Version difference data:
━━━━━━━━
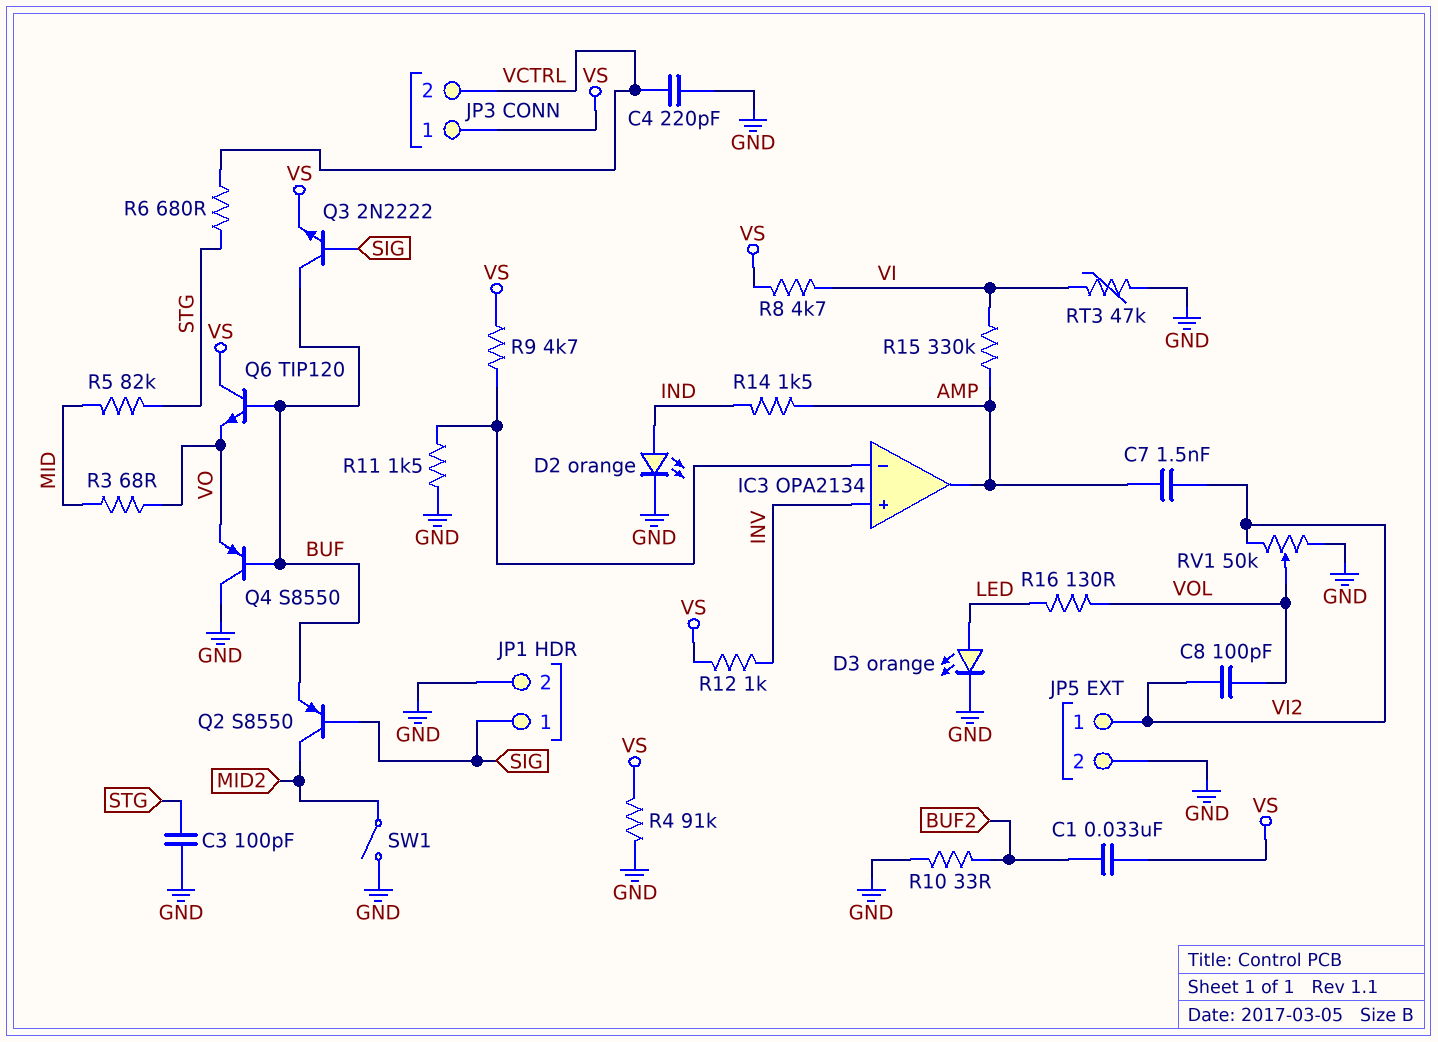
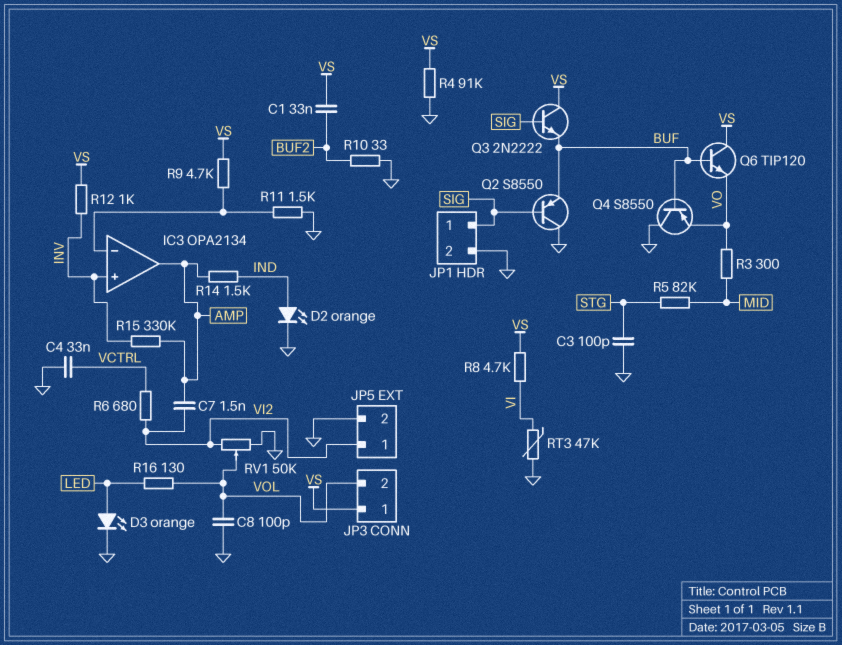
C4: 220pF (GND, VCTRL) -> 33nF (GND, VCTRL)
C8: 100pF (VI2, VOL) -> 100pF (GND, VOL)
JP3 pin 2: VCTRL -> VOL
Q2: PNP S8550 (B SIG, C MID2, E BUF) -> PNP S8550 (B SIG, C GND, E BUF)
Q3: NPN 2N2222 (B SIG, C BUF, E VS) -> NPN 2N2222 (B SIG, C VS, E BUF)
R3: 68 (MID, VO) -> 300 (MID, VO)
R6: 680 (STG, VCTRL) -> 680 (VCTRL, VI2)
R15: 330k (AMP, VI) -> 330k (AMP, INV)
SW1: switch (GND, MID2) -> none

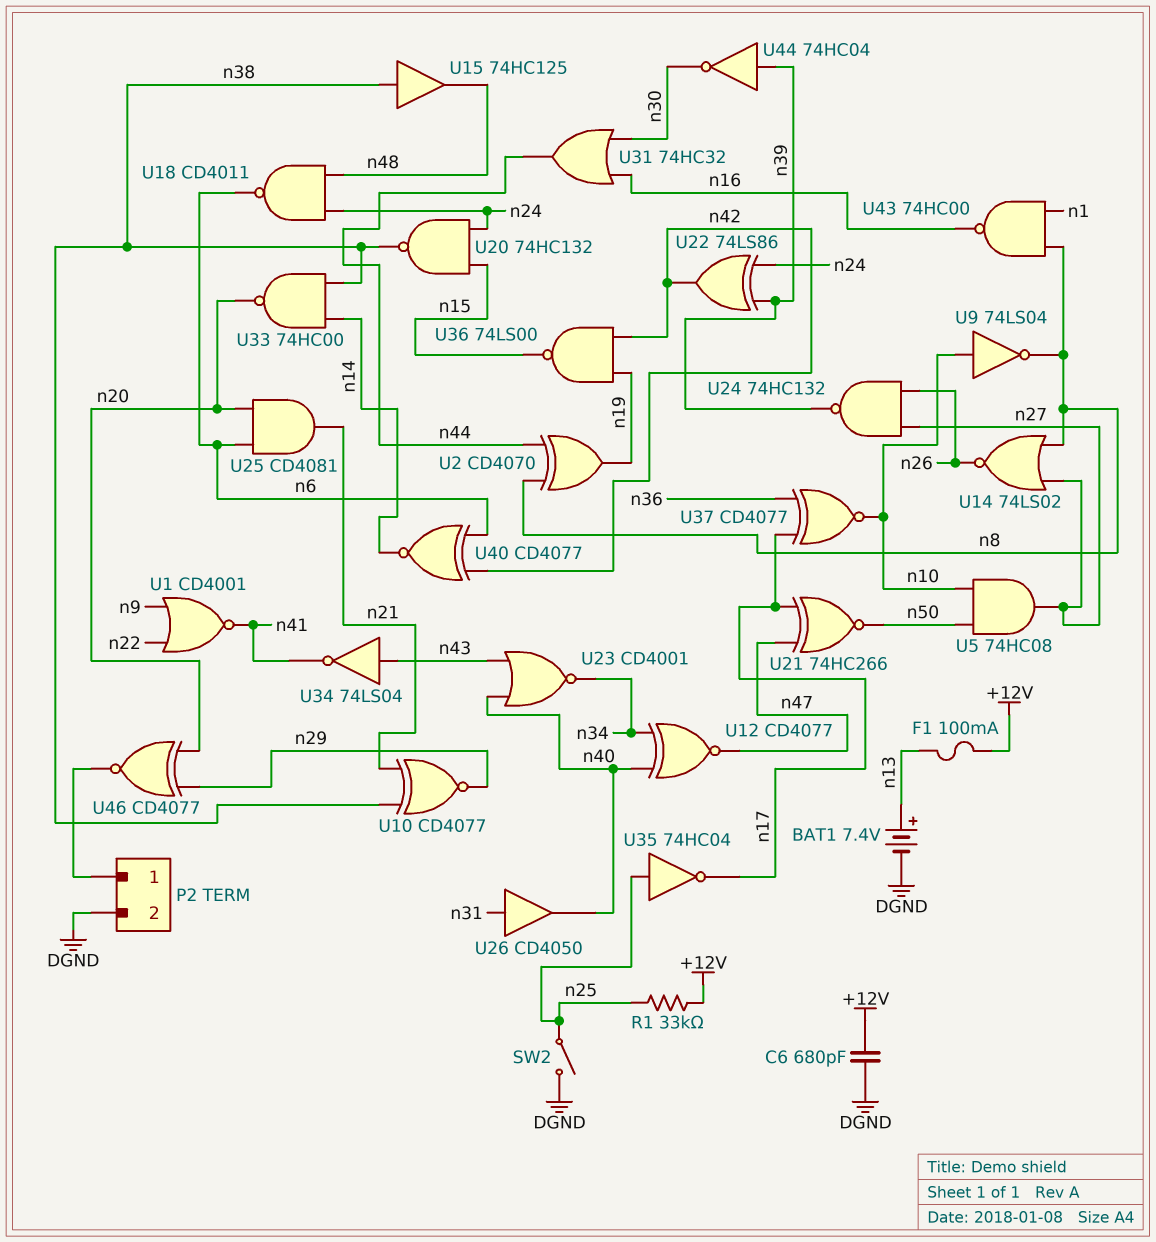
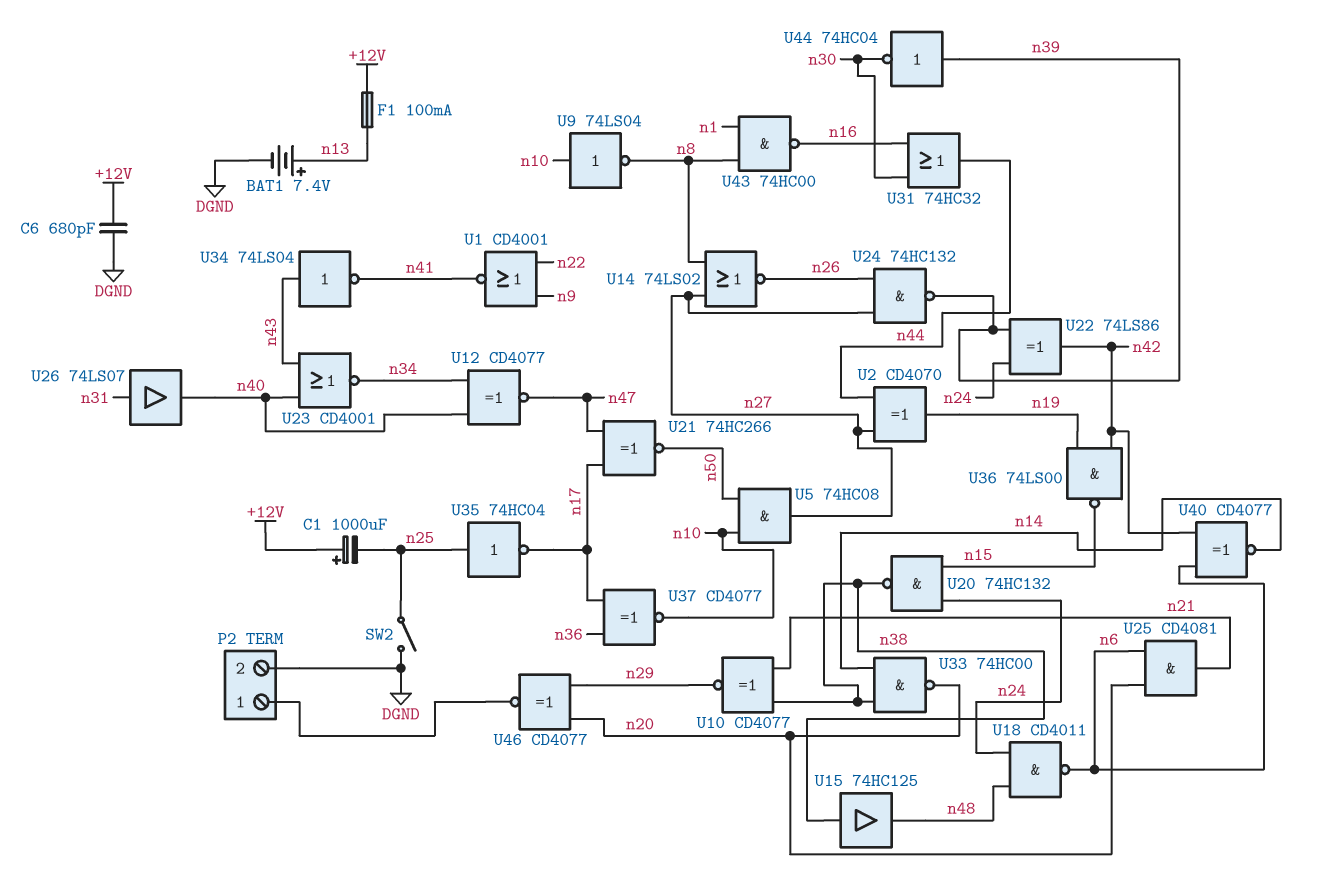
C1: none -> 1000uF (plus +12V, minus n25)
R1: 33k (+12V, n25) -> none
U2: XOR CD4070 (in n8, in n44, out n19) -> XOR CD4070 (in n27, in n44, out n19)
U26: buffer CD4050 (in n31, out n40) -> buffer 74LS07 (in n31, out n40)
━━━━━━━━
**Exercise objective**.
Extract, verbatim and alone, the lines from the line that contains "Q2: PNP S8550" to the last line of the records, inclusive; drop any picture.

**Response to the exercise**.
Q2: PNP S8550 (B SIG, C MID2, E BUF) -> PNP S8550 (B SIG, C GND, E BUF)
Q3: NPN 2N2222 (B SIG, C BUF, E VS) -> NPN 2N2222 (B SIG, C VS, E BUF)
R3: 68 (MID, VO) -> 300 (MID, VO)
R6: 680 (STG, VCTRL) -> 680 (VCTRL, VI2)
R15: 330k (AMP, VI) -> 330k (AMP, INV)
SW1: switch (GND, MID2) -> none

C1: none -> 1000uF (plus +12V, minus n25)
R1: 33k (+12V, n25) -> none
U2: XOR CD4070 (in n8, in n44, out n19) -> XOR CD4070 (in n27, in n44, out n19)
U26: buffer CD4050 (in n31, out n40) -> buffer 74LS07 (in n31, out n40)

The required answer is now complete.